■ **What you have to do**
Lines to restate from the data below: from the one containing "PIXELS3 pin DIN: A6 -> B8" to the one containing "TOF3 pin SCL: D2 -> D0", both included. Give them again exactly, and only them.

(Records drawn from a dataset)
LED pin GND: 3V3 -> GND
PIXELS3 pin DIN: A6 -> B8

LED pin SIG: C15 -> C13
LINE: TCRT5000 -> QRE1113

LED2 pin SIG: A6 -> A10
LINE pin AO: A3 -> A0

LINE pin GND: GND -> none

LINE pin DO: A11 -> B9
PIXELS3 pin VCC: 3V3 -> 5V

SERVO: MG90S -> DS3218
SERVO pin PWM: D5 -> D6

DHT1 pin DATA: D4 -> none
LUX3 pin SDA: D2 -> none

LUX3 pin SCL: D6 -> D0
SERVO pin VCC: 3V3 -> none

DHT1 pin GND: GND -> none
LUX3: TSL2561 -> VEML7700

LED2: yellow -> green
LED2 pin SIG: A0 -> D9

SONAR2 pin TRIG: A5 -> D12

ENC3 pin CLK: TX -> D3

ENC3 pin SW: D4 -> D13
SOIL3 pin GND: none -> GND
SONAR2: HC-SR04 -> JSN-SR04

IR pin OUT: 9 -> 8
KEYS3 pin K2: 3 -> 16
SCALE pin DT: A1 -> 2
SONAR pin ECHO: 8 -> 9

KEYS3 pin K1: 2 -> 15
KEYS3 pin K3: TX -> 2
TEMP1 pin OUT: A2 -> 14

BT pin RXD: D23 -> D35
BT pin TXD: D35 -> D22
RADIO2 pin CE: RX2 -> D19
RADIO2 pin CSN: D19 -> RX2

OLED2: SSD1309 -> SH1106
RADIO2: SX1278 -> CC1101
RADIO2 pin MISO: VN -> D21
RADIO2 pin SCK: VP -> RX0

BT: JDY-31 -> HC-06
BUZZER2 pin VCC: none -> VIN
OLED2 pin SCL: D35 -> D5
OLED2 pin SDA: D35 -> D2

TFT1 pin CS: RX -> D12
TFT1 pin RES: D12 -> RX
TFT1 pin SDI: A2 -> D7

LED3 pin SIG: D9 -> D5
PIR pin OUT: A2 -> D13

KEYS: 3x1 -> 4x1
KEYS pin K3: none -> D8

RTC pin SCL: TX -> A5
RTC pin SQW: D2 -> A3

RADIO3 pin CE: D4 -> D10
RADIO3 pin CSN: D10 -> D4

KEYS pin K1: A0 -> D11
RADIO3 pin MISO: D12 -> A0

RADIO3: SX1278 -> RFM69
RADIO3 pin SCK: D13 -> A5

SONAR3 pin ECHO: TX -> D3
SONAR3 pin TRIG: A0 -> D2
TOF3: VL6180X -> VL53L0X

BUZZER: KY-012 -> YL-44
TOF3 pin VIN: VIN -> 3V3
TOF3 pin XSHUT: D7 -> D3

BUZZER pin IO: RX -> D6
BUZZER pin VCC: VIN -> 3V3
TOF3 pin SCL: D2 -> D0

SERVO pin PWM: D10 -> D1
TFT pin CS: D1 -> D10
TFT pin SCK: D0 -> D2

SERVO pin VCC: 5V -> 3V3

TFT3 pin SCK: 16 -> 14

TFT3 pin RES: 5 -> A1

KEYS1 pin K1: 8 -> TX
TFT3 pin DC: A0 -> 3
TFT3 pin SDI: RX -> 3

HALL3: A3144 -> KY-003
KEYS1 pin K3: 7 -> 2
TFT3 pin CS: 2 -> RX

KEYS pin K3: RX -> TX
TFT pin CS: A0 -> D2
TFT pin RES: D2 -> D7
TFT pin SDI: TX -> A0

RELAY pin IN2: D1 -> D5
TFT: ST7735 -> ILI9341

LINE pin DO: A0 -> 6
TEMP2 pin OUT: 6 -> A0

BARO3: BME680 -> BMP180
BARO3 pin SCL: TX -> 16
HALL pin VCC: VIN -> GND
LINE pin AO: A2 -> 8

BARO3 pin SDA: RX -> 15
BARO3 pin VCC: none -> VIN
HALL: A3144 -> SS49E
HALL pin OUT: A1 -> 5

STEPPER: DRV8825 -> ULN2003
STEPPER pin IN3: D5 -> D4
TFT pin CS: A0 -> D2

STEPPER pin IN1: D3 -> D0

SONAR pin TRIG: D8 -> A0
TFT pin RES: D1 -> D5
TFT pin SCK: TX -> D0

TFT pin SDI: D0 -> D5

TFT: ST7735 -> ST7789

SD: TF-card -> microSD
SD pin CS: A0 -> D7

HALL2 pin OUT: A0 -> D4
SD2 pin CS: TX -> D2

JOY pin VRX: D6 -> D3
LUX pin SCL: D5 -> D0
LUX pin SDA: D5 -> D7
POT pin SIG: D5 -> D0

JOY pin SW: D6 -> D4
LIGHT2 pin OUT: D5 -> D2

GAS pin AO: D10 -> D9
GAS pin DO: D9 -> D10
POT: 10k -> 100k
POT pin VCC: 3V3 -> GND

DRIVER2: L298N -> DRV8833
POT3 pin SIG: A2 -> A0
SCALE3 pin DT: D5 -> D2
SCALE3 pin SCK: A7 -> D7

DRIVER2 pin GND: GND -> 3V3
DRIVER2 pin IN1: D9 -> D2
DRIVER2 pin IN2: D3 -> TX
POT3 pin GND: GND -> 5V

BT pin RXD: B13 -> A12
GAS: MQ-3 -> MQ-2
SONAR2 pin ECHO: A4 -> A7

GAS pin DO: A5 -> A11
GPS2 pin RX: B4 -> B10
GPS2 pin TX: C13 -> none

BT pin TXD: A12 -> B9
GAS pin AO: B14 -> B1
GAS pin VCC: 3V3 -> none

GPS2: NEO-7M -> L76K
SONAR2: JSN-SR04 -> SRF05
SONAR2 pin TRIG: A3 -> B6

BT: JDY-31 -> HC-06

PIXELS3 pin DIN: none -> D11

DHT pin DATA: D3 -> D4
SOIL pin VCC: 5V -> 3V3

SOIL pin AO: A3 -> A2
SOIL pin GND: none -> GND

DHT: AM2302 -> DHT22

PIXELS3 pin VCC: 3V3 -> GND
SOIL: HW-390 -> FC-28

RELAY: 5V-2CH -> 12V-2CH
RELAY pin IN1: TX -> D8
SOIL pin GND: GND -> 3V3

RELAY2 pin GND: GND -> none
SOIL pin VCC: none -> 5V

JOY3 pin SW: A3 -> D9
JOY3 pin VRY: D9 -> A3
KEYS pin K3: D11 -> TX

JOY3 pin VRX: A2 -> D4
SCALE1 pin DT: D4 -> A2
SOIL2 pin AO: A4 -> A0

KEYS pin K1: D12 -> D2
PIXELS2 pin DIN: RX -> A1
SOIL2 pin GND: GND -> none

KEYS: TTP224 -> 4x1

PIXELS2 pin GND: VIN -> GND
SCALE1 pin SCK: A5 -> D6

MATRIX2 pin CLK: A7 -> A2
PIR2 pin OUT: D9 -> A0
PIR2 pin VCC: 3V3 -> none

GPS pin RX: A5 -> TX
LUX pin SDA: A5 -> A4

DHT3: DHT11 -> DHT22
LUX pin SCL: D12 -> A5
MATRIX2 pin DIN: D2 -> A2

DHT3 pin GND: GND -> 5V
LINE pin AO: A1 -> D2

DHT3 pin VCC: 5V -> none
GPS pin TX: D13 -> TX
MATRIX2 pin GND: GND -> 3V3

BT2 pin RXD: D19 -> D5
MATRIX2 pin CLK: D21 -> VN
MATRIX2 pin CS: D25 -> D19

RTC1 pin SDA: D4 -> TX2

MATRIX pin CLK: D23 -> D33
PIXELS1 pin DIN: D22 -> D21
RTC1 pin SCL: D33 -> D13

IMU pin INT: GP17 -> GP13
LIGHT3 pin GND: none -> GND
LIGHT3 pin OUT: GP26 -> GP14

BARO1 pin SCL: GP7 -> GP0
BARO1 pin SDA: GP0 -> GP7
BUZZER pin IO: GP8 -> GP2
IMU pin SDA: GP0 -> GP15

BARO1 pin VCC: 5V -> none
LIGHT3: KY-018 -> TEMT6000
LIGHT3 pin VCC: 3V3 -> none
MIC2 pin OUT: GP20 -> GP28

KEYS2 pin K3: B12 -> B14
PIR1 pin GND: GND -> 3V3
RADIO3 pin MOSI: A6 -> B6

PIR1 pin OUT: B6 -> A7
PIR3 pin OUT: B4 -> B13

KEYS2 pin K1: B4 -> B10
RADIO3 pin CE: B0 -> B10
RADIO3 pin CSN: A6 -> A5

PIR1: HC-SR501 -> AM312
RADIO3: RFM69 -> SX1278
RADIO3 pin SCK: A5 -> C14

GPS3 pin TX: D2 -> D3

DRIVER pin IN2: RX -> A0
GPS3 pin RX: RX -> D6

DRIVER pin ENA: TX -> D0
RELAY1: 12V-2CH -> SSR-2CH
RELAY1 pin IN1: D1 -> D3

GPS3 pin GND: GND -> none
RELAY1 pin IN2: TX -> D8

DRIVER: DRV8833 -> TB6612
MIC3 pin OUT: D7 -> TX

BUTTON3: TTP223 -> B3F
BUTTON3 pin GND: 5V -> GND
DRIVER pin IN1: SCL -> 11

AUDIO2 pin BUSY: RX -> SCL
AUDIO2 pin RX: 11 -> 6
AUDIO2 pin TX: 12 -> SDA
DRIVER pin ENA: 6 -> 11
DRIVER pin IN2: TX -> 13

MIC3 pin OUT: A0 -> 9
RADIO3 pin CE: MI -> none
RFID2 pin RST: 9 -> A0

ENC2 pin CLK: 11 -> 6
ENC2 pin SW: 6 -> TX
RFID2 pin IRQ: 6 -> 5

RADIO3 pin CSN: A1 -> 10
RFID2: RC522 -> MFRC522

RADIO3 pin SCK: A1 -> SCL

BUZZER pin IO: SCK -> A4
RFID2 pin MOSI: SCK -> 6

■ **Task output**
PIXELS3 pin DIN: A6 -> B8

LED pin SIG: C15 -> C13
LINE: TCRT5000 -> QRE1113

LED2 pin SIG: A6 -> A10
LINE pin AO: A3 -> A0

LINE pin GND: GND -> none

LINE pin DO: A11 -> B9
PIXELS3 pin VCC: 3V3 -> 5V

SERVO: MG90S -> DS3218
SERVO pin PWM: D5 -> D6

DHT1 pin DATA: D4 -> none
LUX3 pin SDA: D2 -> none

LUX3 pin SCL: D6 -> D0
SERVO pin VCC: 3V3 -> none

DHT1 pin GND: GND -> none
LUX3: TSL2561 -> VEML7700

LED2: yellow -> green
LED2 pin SIG: A0 -> D9

SONAR2 pin TRIG: A5 -> D12

ENC3 pin CLK: TX -> D3

ENC3 pin SW: D4 -> D13
SOIL3 pin GND: none -> GND
SONAR2: HC-SR04 -> JSN-SR04

IR pin OUT: 9 -> 8
KEYS3 pin K2: 3 -> 16
SCALE pin DT: A1 -> 2
SONAR pin ECHO: 8 -> 9

KEYS3 pin K1: 2 -> 15
KEYS3 pin K3: TX -> 2
TEMP1 pin OUT: A2 -> 14

BT pin RXD: D23 -> D35
BT pin TXD: D35 -> D22
RADIO2 pin CE: RX2 -> D19
RADIO2 pin CSN: D19 -> RX2

OLED2: SSD1309 -> SH1106
RADIO2: SX1278 -> CC1101
RADIO2 pin MISO: VN -> D21
RADIO2 pin SCK: VP -> RX0

BT: JDY-31 -> HC-06
BUZZER2 pin VCC: none -> VIN
OLED2 pin SCL: D35 -> D5
OLED2 pin SDA: D35 -> D2

TFT1 pin CS: RX -> D12
TFT1 pin RES: D12 -> RX
TFT1 pin SDI: A2 -> D7

LED3 pin SIG: D9 -> D5
PIR pin OUT: A2 -> D13

KEYS: 3x1 -> 4x1
KEYS pin K3: none -> D8

RTC pin SCL: TX -> A5
RTC pin SQW: D2 -> A3

RADIO3 pin CE: D4 -> D10
RADIO3 pin CSN: D10 -> D4

KEYS pin K1: A0 -> D11
RADIO3 pin MISO: D12 -> A0

RADIO3: SX1278 -> RFM69
RADIO3 pin SCK: D13 -> A5

SONAR3 pin ECHO: TX -> D3
SONAR3 pin TRIG: A0 -> D2
TOF3: VL6180X -> VL53L0X

BUZZER: KY-012 -> YL-44
TOF3 pin VIN: VIN -> 3V3
TOF3 pin XSHUT: D7 -> D3

BUZZER pin IO: RX -> D6
BUZZER pin VCC: VIN -> 3V3
TOF3 pin SCL: D2 -> D0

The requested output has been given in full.